• TASK GOAL: Whenever the word "brown" turns up in a line of the data below, copy that line.

(Object matching data)

════════════════════

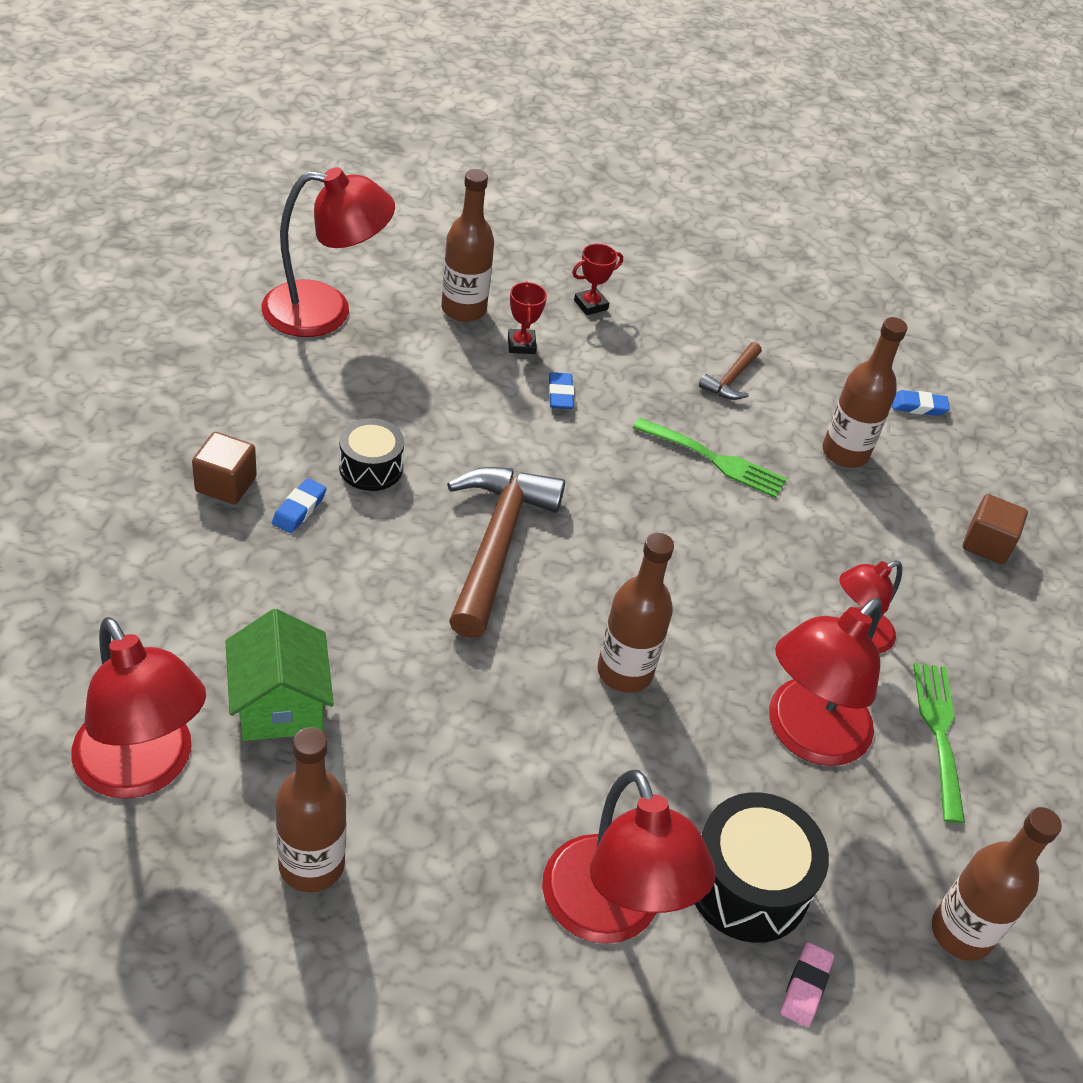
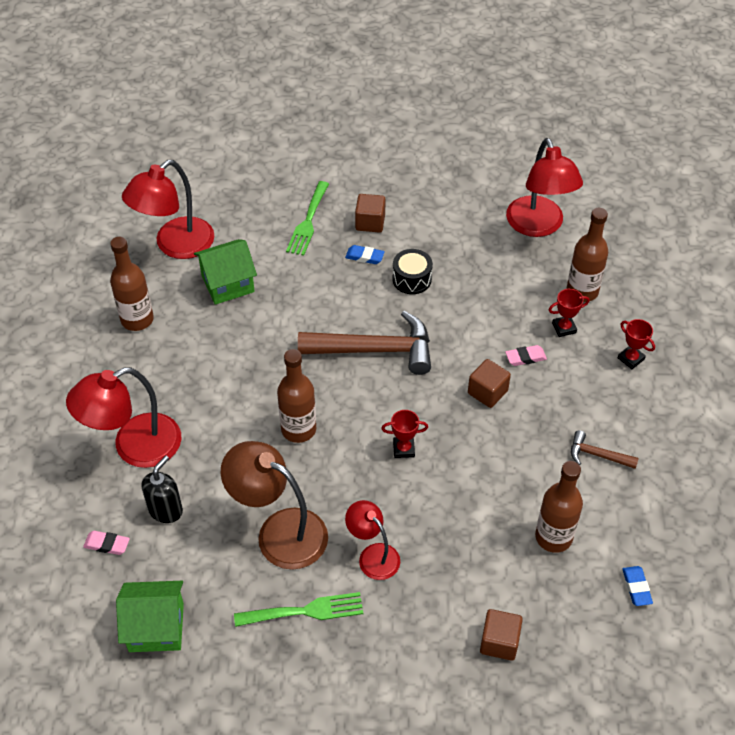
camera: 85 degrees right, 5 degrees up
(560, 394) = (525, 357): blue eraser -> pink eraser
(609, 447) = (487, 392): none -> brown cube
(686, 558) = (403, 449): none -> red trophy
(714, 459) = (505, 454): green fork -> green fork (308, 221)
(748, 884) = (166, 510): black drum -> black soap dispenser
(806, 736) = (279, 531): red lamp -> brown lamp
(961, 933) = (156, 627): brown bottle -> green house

════════════════════

• WRITTEN SOLUTION:
(609, 447) = (487, 392): none -> brown cube
(806, 736) = (279, 531): red lamp -> brown lamp
(961, 933) = (156, 627): brown bottle -> green house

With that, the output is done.